**Task directions:** In the records below, the line with "SOIL pin AO: D0 -> D2" opens the range and the line with "SD1 pin CS: TX -> A0" closes it; print that range exactly and nothing else.

**Material shown:**
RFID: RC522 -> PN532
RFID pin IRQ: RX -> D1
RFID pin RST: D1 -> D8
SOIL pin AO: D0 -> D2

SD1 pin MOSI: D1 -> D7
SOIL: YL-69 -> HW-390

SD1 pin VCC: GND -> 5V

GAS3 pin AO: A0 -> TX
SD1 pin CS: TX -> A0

==

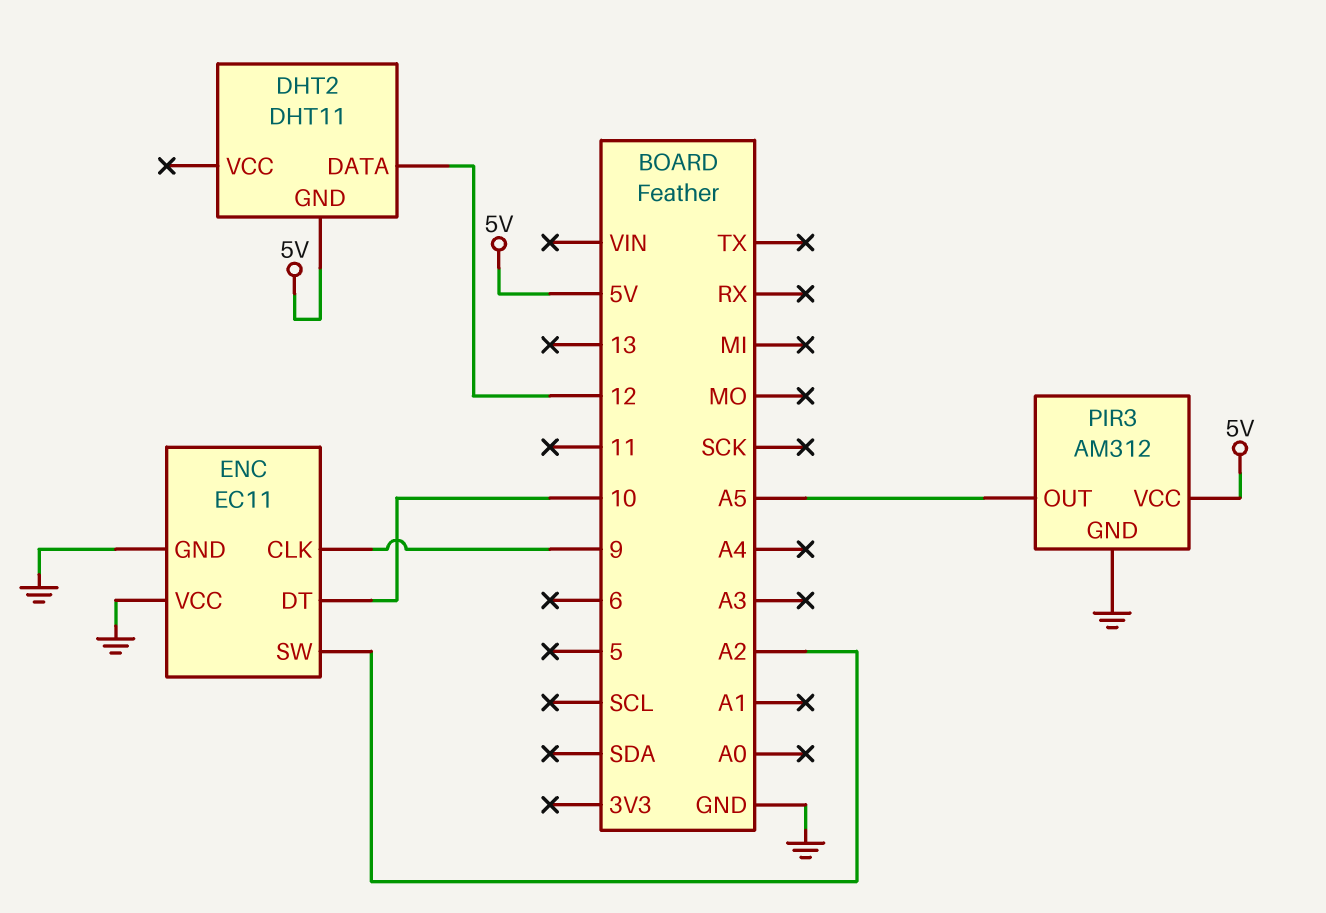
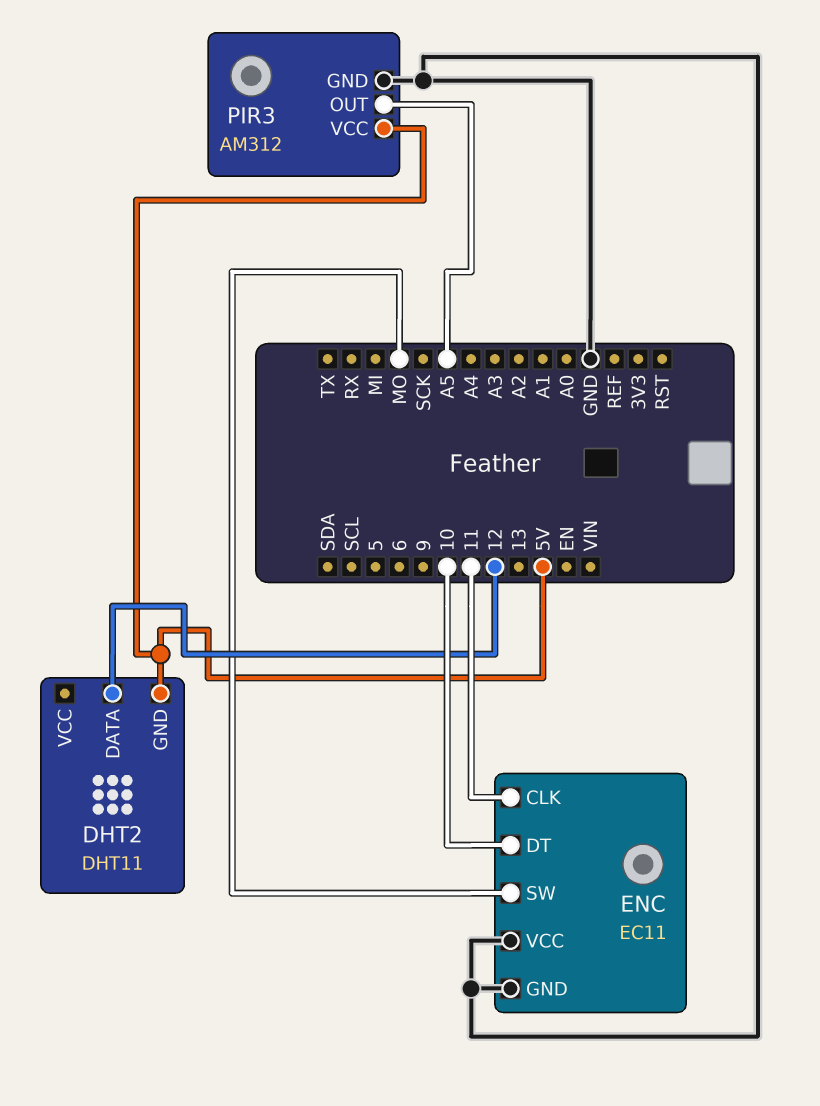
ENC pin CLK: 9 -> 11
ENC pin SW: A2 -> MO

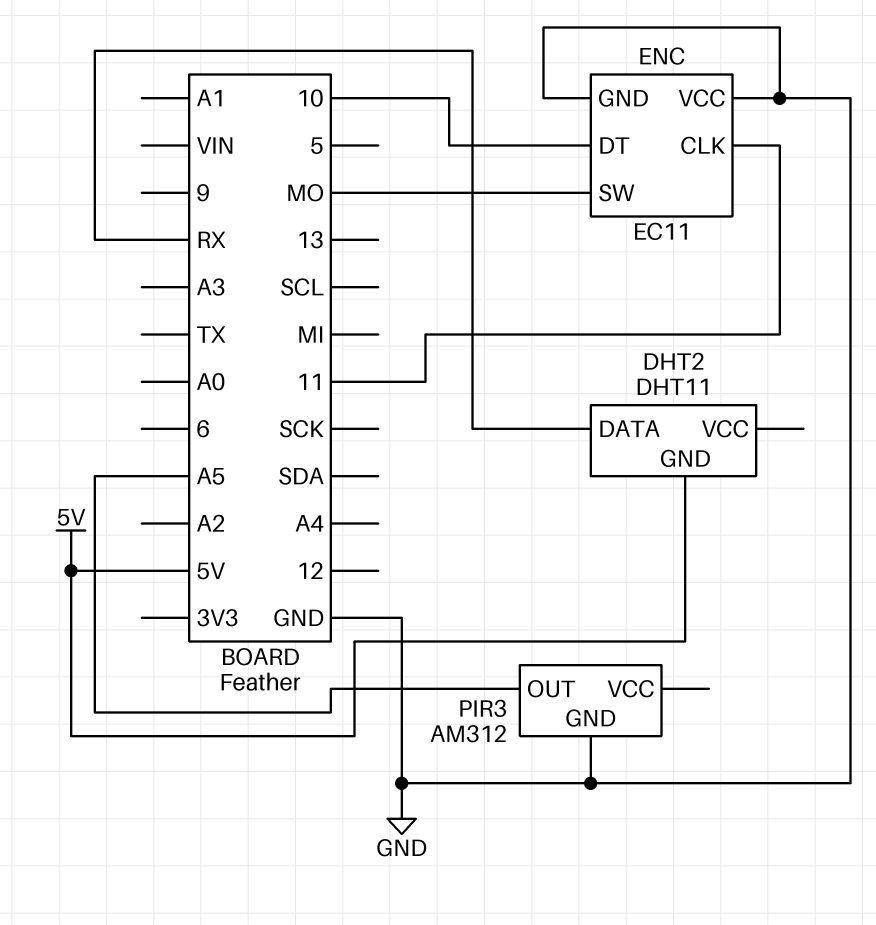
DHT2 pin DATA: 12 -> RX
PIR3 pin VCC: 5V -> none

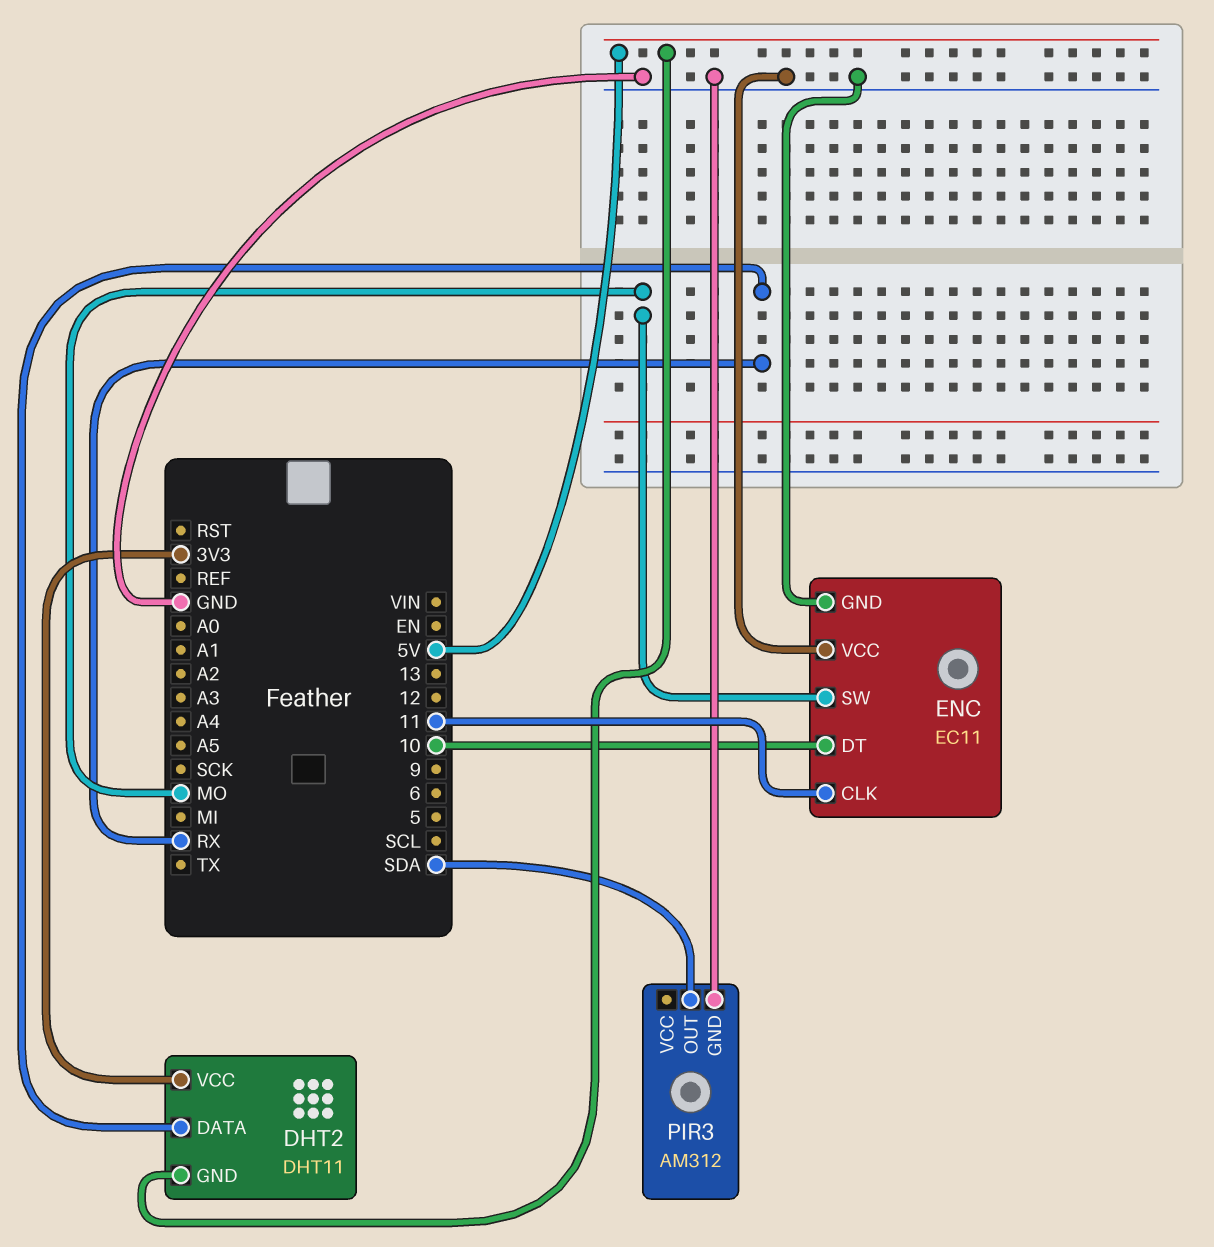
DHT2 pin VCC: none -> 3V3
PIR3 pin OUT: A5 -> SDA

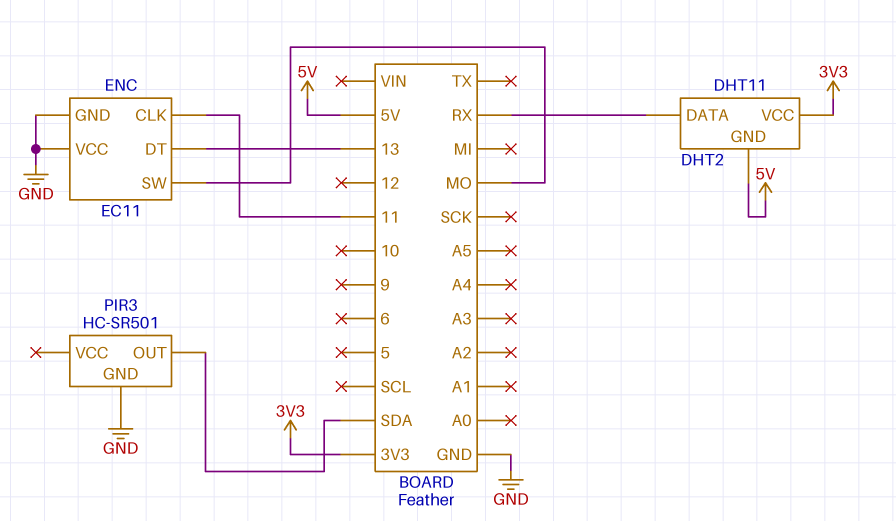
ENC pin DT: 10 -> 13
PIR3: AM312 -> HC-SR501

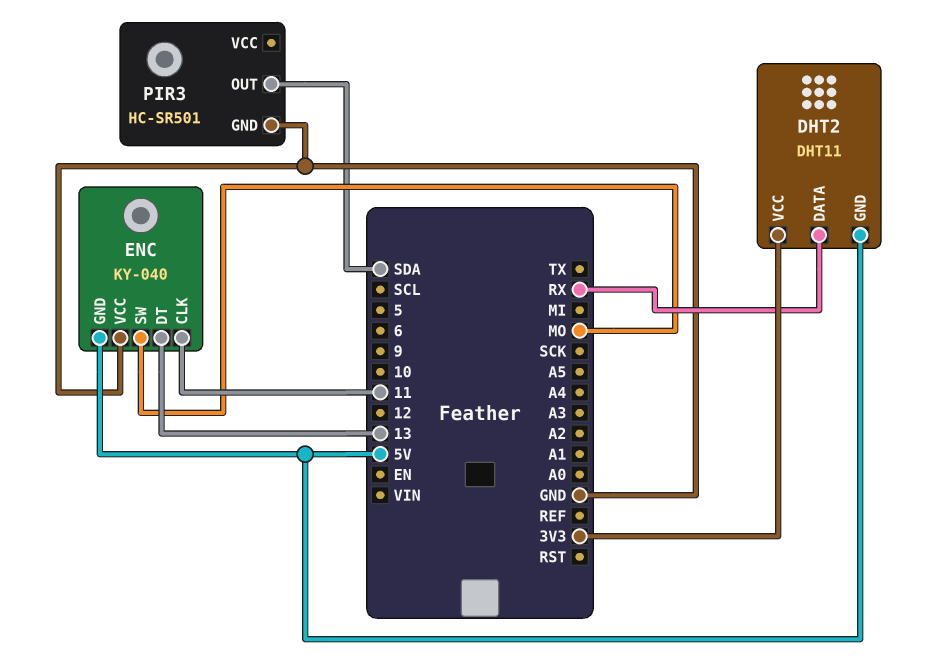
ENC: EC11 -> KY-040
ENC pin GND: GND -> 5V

**Exercise result:**
SOIL pin AO: D0 -> D2

SD1 pin MOSI: D1 -> D7
SOIL: YL-69 -> HW-390

SD1 pin VCC: GND -> 5V

GAS3 pin AO: A0 -> TX
SD1 pin CS: TX -> A0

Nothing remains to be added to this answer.